To do: Write out every line of the data below word for word, leaving out the pictures.

(Stored records)
-=-=-=-=-

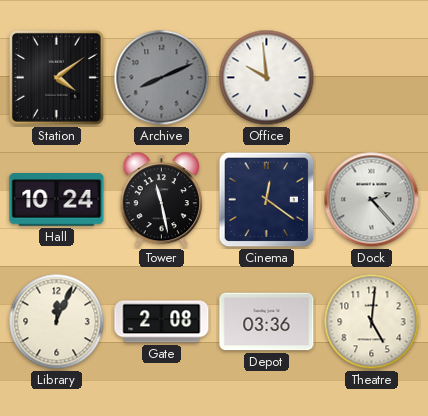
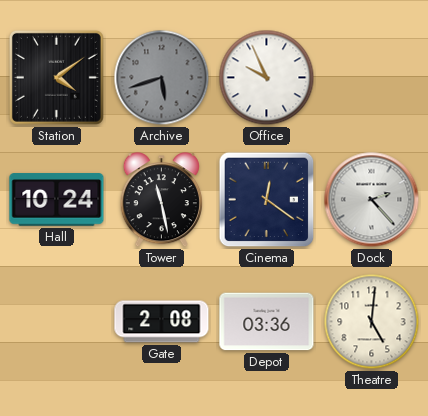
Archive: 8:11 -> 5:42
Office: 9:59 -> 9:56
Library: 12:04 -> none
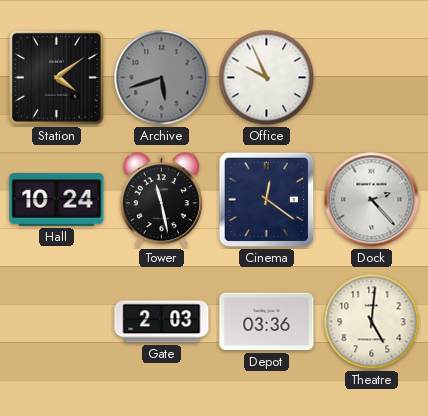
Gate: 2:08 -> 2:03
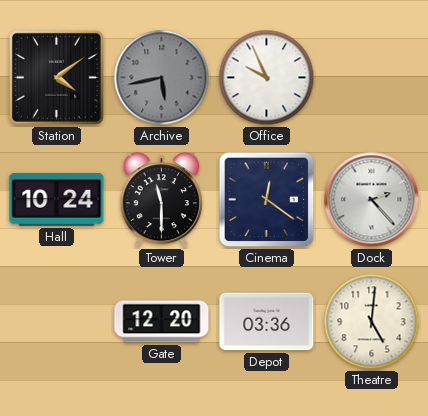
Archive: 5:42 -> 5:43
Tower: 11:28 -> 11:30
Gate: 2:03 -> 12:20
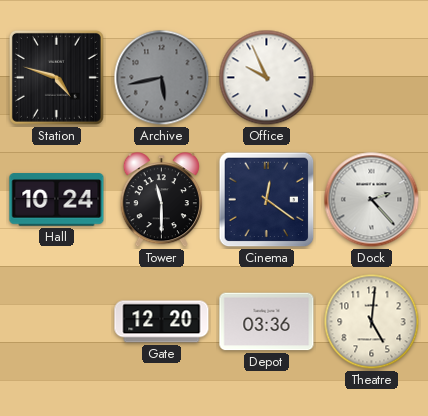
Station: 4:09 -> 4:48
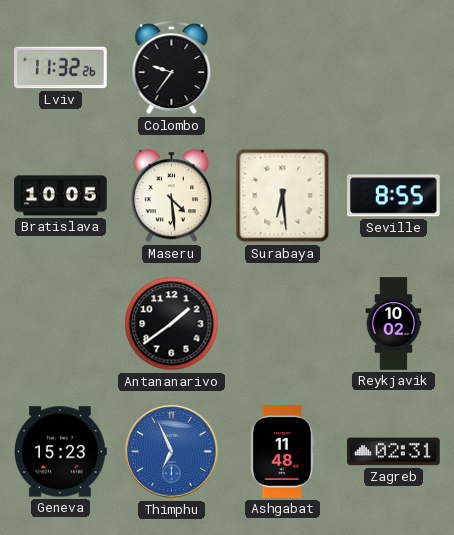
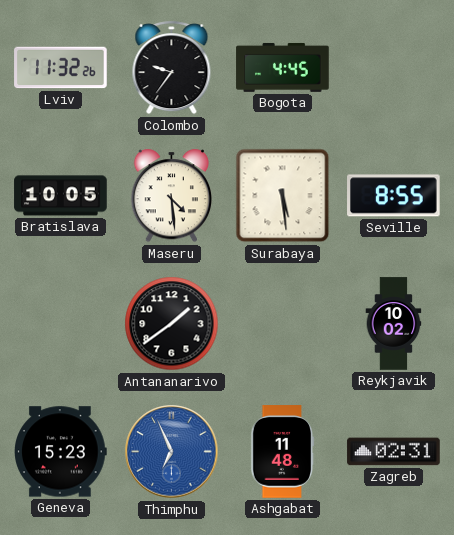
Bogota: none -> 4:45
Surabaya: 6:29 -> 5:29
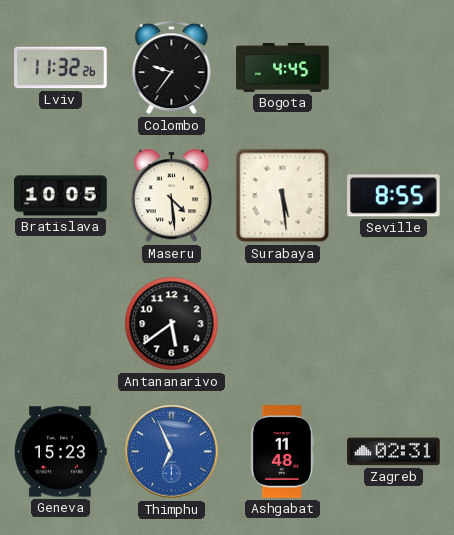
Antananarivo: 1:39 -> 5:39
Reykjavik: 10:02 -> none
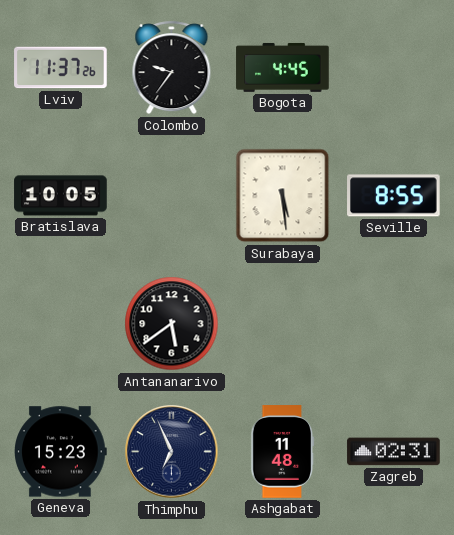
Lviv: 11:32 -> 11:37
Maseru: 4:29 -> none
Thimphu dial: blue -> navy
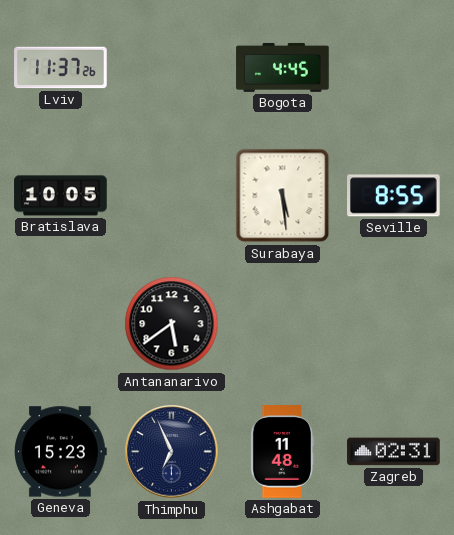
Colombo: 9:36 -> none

-=-=-=-=-

The result:
Archive: 8:11 -> 5:42
Office: 9:59 -> 9:56
Library: 12:04 -> none
Gate: 2:08 -> 2:03
Archive: 5:42 -> 5:43
Tower: 11:28 -> 11:30
Gate: 2:03 -> 12:20
Station: 4:09 -> 4:48
Bogota: none -> 4:45
Surabaya: 6:29 -> 5:29
Antananarivo: 1:39 -> 5:39
Reykjavik: 10:02 -> none
Lviv: 11:32 -> 11:37
Maseru: 4:29 -> none
Thimphu dial: blue -> navy
Colombo: 9:36 -> none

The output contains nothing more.